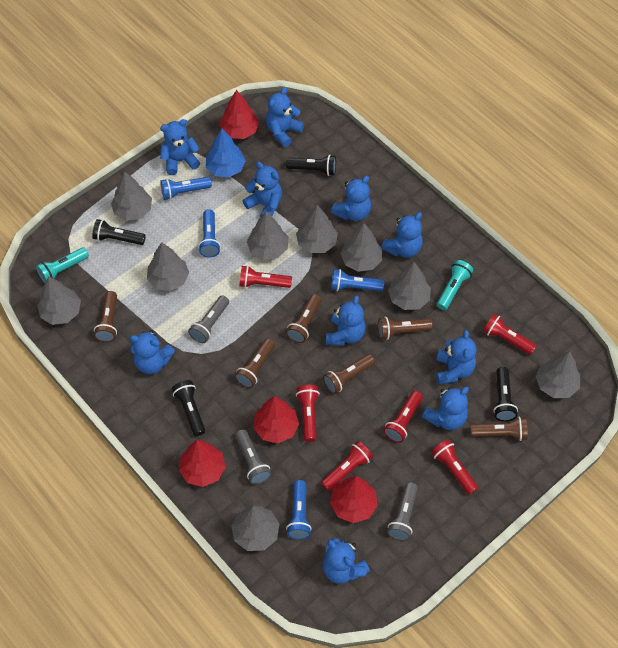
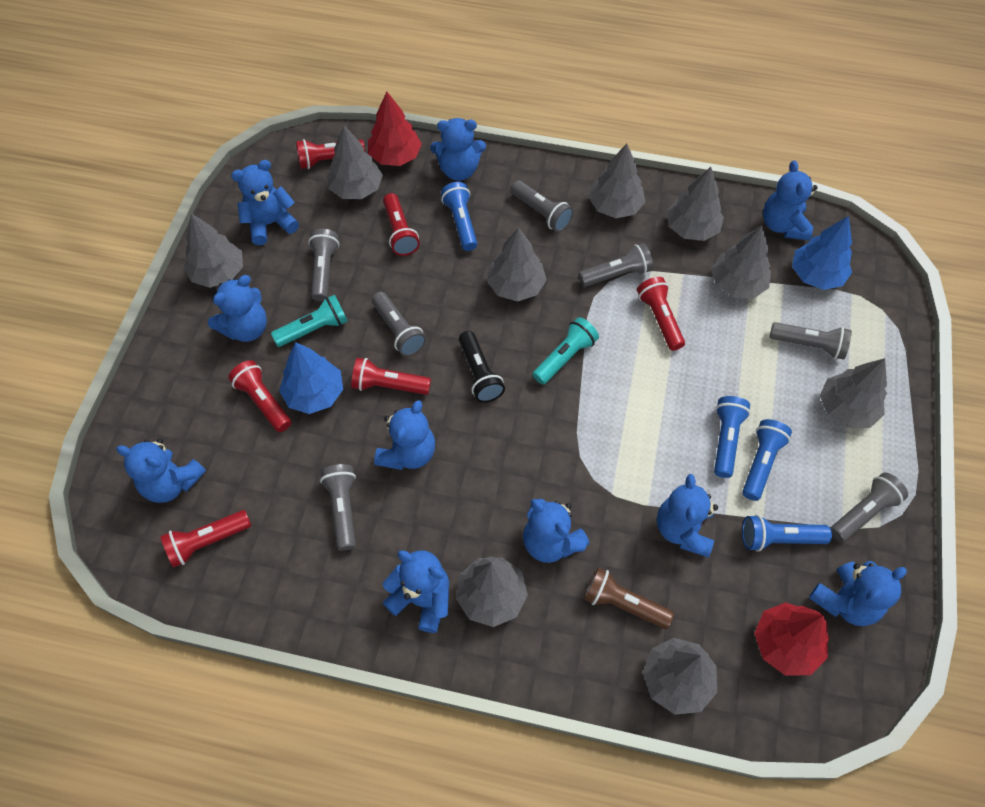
black flashlight: 4 -> 1
blue tree: 1 -> 2
brown flashlight: 6 -> 1
grey flashlight: 3 -> 7
red tree: 4 -> 2

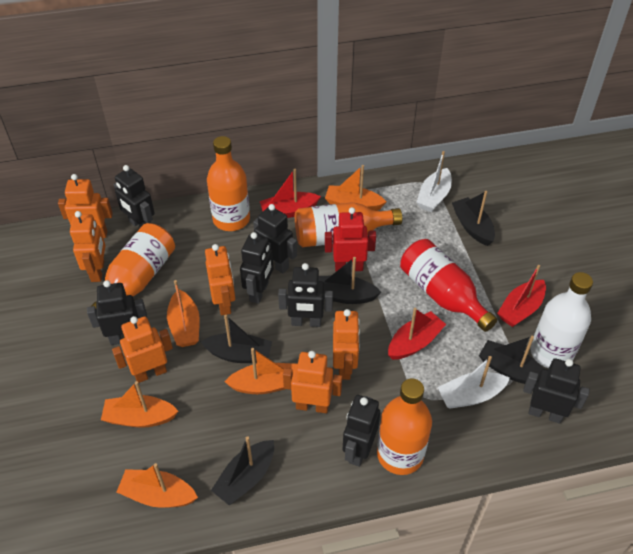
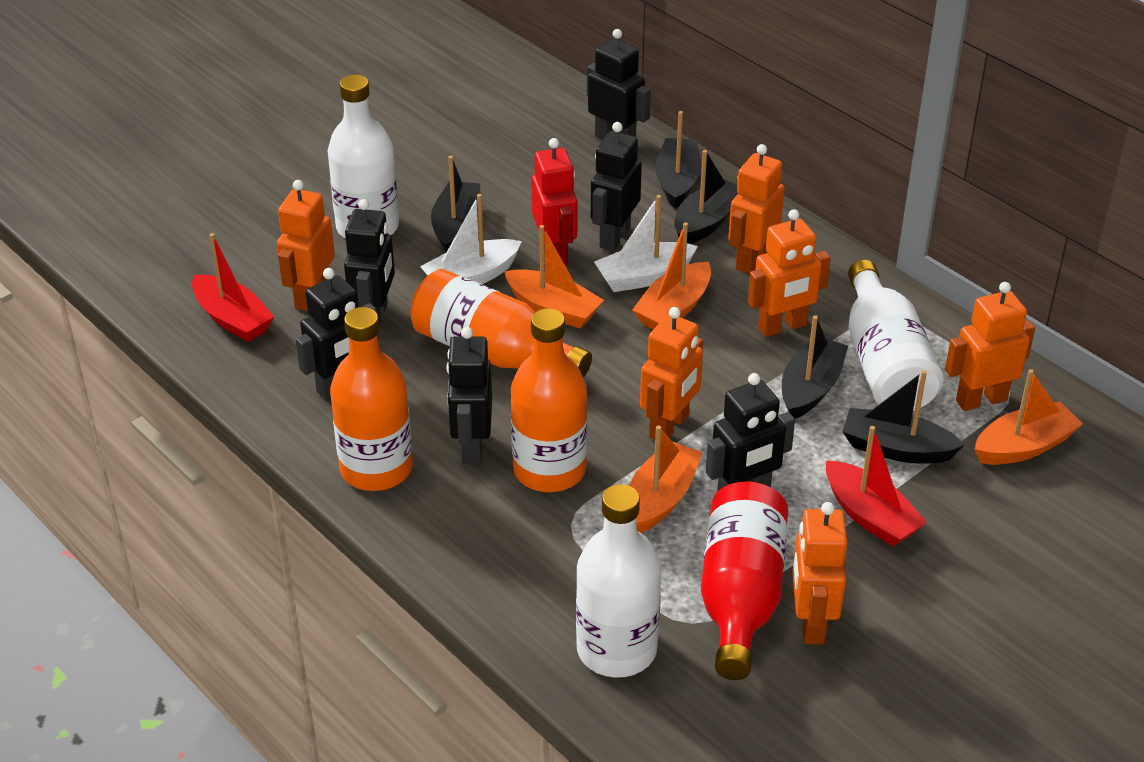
black robot: 7 -> 6
orange boat: 5 -> 4
orange bottle: 4 -> 3
red boat: 3 -> 2
white bottle: 1 -> 3

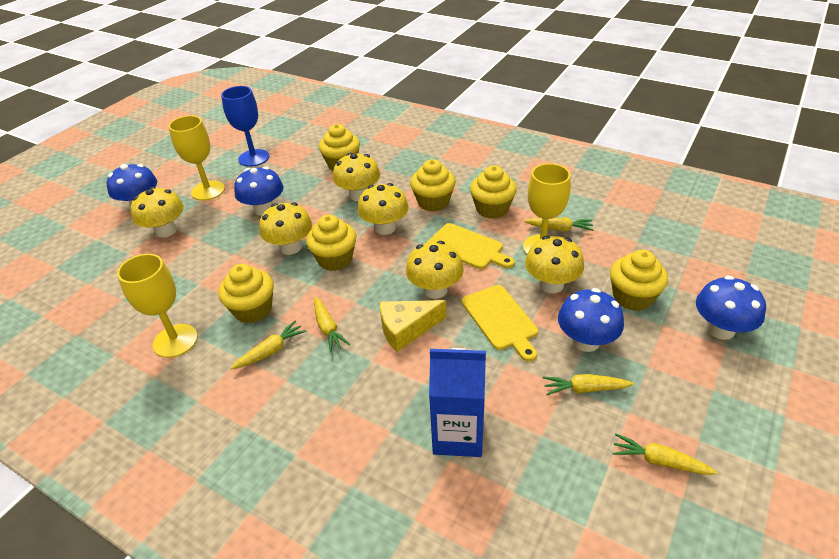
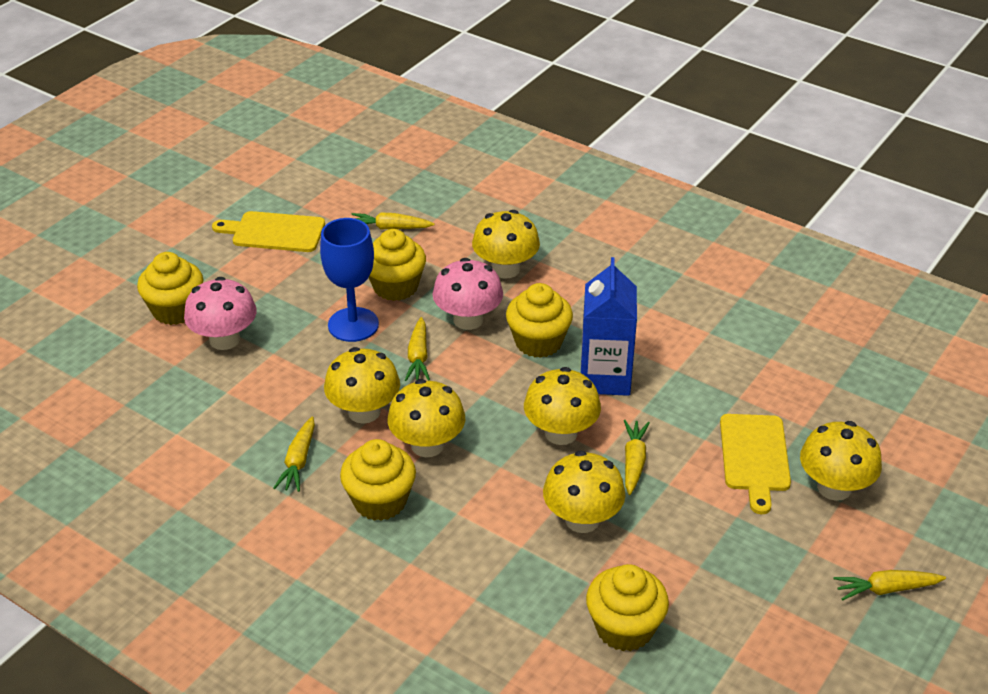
blue mushroom: 4 -> 0
pink mushroom: 0 -> 2
yellow cheese: 1 -> 0
yellow cupcake: 6 -> 5
yellow goblet: 3 -> 0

━━━

Every record above should be set down exactly, with the pictures left out.

__Exercise response__
black flashlight: 4 -> 1
blue tree: 1 -> 2
brown flashlight: 6 -> 1
grey flashlight: 3 -> 7
red tree: 4 -> 2

black robot: 7 -> 6
orange boat: 5 -> 4
orange bottle: 4 -> 3
red boat: 3 -> 2
white bottle: 1 -> 3

blue mushroom: 4 -> 0
pink mushroom: 0 -> 2
yellow cheese: 1 -> 0
yellow cupcake: 6 -> 5
yellow goblet: 3 -> 0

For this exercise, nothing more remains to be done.